• [AIM] Copy the data from its first line through the line containing "orange trapezoid at", changing "px" to "pixels" and leaving everything else the same. Give only those lines.

• [AVAILABLE RECORDS]
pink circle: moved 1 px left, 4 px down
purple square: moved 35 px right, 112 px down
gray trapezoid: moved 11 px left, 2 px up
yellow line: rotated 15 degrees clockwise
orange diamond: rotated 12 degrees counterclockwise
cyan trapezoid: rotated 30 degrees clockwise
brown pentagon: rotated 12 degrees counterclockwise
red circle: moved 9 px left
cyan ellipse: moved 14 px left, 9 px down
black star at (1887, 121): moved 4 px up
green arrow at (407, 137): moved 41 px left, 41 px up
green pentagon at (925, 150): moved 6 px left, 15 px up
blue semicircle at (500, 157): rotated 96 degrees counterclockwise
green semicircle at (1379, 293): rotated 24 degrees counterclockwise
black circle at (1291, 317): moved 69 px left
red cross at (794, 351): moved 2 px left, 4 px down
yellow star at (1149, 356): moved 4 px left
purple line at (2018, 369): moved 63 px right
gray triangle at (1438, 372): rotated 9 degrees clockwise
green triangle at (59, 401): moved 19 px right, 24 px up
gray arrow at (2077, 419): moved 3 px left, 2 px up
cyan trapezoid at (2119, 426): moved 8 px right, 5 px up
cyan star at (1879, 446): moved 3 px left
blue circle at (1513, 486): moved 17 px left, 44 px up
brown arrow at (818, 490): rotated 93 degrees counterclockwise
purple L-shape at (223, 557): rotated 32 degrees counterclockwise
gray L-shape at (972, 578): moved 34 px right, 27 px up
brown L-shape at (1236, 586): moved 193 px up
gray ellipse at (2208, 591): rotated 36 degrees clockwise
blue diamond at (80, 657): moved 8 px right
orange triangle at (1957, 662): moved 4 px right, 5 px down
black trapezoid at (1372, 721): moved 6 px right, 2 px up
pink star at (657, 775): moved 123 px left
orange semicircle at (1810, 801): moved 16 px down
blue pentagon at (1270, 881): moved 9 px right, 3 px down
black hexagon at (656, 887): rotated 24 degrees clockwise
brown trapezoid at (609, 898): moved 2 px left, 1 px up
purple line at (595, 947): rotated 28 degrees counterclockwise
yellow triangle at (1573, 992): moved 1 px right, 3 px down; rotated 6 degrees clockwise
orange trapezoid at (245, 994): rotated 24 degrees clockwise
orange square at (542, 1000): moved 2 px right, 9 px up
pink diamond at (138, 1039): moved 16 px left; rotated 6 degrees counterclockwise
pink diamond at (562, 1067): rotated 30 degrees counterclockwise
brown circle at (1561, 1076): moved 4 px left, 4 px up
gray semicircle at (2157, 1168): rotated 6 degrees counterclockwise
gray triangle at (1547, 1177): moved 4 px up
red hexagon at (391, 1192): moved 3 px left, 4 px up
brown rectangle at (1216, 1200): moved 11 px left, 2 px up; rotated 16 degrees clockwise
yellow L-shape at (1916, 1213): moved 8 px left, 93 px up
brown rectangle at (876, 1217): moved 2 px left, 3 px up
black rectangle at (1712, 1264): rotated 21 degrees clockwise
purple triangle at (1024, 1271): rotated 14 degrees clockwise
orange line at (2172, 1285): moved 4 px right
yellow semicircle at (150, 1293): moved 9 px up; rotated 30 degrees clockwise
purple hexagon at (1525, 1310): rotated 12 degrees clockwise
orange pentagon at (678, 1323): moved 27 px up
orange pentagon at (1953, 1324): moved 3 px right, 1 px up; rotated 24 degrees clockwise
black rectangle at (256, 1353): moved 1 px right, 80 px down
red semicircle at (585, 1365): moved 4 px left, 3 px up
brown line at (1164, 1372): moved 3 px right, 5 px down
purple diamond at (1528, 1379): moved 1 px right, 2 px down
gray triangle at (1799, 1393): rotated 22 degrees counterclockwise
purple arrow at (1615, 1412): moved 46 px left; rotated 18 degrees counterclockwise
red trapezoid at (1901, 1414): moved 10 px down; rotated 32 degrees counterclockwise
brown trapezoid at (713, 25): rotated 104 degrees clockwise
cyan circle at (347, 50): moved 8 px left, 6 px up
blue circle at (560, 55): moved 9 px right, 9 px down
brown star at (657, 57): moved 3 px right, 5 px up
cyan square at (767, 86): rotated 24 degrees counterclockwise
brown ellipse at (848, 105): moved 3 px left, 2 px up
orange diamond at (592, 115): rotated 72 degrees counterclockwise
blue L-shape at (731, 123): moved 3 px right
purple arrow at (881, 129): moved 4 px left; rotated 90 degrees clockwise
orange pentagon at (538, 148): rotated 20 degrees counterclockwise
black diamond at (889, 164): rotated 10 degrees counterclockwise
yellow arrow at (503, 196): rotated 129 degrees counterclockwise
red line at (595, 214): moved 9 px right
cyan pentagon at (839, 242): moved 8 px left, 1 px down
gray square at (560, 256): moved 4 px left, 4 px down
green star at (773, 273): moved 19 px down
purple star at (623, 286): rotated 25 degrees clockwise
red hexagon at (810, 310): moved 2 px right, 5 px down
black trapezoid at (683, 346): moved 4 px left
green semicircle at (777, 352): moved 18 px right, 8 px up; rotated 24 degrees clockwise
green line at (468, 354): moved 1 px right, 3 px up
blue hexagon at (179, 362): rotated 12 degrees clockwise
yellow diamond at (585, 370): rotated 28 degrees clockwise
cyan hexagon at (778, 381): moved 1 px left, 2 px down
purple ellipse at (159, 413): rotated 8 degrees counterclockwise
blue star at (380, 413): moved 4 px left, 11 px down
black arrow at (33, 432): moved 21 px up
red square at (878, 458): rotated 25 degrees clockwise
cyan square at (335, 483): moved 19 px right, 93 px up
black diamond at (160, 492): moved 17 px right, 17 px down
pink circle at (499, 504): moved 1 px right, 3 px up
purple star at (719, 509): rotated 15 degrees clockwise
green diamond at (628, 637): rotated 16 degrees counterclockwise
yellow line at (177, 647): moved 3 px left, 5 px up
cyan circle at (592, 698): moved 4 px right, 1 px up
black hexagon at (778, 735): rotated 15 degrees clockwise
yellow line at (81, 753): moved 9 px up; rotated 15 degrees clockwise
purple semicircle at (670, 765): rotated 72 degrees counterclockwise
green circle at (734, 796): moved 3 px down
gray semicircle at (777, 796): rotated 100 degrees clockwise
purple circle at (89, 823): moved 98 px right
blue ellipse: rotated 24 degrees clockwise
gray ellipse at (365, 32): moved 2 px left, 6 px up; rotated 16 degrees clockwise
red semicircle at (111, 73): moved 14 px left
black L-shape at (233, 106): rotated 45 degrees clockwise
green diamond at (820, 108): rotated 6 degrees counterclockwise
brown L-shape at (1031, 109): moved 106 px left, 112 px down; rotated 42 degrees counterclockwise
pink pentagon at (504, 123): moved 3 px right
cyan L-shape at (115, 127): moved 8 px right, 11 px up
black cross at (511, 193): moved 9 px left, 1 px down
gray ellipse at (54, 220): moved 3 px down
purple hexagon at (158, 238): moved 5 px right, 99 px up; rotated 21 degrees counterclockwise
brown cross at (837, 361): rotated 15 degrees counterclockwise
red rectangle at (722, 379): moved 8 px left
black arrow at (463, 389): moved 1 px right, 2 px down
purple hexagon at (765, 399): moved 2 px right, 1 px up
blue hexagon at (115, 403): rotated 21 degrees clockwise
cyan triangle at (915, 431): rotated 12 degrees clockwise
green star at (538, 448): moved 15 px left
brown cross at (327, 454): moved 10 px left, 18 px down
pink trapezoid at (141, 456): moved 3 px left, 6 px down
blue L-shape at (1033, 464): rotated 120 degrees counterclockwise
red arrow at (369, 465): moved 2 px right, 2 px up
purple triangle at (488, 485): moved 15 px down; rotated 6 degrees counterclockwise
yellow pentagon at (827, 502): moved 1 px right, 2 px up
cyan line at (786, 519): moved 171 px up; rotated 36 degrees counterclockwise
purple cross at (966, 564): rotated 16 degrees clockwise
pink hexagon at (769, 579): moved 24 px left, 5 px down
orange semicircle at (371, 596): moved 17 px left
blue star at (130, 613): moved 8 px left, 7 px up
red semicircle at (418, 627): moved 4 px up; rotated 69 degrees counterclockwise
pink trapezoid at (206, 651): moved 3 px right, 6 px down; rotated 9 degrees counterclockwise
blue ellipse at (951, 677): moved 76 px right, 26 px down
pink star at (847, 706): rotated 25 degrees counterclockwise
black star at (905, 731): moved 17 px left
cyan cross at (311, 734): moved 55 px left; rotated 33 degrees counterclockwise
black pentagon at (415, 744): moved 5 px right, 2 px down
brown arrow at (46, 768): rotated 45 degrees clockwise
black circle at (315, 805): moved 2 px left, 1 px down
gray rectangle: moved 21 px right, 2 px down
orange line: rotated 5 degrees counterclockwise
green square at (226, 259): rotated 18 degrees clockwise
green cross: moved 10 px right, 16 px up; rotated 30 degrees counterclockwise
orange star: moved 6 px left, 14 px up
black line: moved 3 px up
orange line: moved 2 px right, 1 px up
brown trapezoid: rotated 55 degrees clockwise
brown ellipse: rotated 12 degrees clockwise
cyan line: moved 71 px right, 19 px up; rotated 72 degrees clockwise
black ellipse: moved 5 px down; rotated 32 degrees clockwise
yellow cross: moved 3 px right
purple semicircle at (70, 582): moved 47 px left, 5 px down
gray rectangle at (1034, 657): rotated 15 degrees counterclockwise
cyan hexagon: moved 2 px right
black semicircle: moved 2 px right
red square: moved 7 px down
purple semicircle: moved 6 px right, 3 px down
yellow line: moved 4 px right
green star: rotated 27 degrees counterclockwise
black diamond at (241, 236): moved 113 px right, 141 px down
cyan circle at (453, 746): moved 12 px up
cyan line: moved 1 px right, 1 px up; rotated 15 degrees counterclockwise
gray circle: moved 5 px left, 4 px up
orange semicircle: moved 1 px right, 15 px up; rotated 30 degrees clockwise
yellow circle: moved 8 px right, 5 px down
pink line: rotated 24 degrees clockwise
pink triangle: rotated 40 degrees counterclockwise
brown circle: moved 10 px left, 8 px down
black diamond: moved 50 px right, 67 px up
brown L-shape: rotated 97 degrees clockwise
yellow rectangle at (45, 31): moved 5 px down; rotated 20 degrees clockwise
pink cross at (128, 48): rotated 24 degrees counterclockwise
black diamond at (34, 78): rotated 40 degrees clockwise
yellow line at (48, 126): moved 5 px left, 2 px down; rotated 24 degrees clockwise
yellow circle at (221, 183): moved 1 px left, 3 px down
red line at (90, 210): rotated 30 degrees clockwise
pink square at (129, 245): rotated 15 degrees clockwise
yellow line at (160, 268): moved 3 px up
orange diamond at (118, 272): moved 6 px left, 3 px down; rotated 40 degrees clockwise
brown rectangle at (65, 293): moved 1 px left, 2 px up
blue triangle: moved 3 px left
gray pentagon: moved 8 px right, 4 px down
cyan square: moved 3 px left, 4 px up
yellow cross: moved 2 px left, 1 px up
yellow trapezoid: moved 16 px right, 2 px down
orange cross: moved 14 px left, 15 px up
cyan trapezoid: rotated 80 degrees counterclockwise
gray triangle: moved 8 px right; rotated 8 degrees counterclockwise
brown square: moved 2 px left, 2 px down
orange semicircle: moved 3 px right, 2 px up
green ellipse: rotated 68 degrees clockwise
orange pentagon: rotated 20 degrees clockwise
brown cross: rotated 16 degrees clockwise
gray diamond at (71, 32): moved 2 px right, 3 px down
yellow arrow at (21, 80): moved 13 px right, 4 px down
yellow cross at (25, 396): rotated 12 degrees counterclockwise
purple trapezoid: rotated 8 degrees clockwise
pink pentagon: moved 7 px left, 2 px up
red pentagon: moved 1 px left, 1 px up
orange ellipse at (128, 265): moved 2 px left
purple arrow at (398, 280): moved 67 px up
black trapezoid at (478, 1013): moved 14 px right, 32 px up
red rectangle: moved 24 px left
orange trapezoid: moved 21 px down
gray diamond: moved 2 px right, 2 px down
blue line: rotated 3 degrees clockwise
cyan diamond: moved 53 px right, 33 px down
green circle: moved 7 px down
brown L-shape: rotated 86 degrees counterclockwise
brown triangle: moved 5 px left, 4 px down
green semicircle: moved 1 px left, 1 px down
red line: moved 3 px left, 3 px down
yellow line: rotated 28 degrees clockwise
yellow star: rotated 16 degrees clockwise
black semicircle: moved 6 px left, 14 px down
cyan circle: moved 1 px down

• [EXPECTED ANSWER]
pink circle: moved 1 pixels left, 4 pixels down
purple square: moved 35 pixels right, 112 pixels down
gray trapezoid: moved 11 pixels left, 2 pixels up
yellow line: rotated 15 degrees clockwise
orange diamond: rotated 12 degrees counterclockwise
cyan trapezoid: rotated 30 degrees clockwise
brown pentagon: rotated 12 degrees counterclockwise
red circle: moved 9 pixels left
cyan ellipse: moved 14 pixels left, 9 pixels down
black star at (1887, 121): moved 4 pixels up
green arrow at (407, 137): moved 41 pixels left, 41 pixels up
green pentagon at (925, 150): moved 6 pixels left, 15 pixels up
blue semicircle at (500, 157): rotated 96 degrees counterclockwise
green semicircle at (1379, 293): rotated 24 degrees counterclockwise
black circle at (1291, 317): moved 69 pixels left
red cross at (794, 351): moved 2 pixels left, 4 pixels down
yellow star at (1149, 356): moved 4 pixels left
purple line at (2018, 369): moved 63 pixels right
gray triangle at (1438, 372): rotated 9 degrees clockwise
green triangle at (59, 401): moved 19 pixels right, 24 pixels up
gray arrow at (2077, 419): moved 3 pixels left, 2 pixels up
cyan trapezoid at (2119, 426): moved 8 pixels right, 5 pixels up
cyan star at (1879, 446): moved 3 pixels left
blue circle at (1513, 486): moved 17 pixels left, 44 pixels up
brown arrow at (818, 490): rotated 93 degrees counterclockwise
purple L-shape at (223, 557): rotated 32 degrees counterclockwise
gray L-shape at (972, 578): moved 34 pixels right, 27 pixels up
brown L-shape at (1236, 586): moved 193 pixels up
gray ellipse at (2208, 591): rotated 36 degrees clockwise
blue diamond at (80, 657): moved 8 pixels right
orange triangle at (1957, 662): moved 4 pixels right, 5 pixels down
black trapezoid at (1372, 721): moved 6 pixels right, 2 pixels up
pink star at (657, 775): moved 123 pixels left
orange semicircle at (1810, 801): moved 16 pixels down
blue pentagon at (1270, 881): moved 9 pixels right, 3 pixels down
black hexagon at (656, 887): rotated 24 degrees clockwise
brown trapezoid at (609, 898): moved 2 pixels left, 1 pixels up
purple line at (595, 947): rotated 28 degrees counterclockwise
yellow triangle at (1573, 992): moved 1 pixels right, 3 pixels down; rotated 6 degrees clockwise
orange trapezoid at (245, 994): rotated 24 degrees clockwise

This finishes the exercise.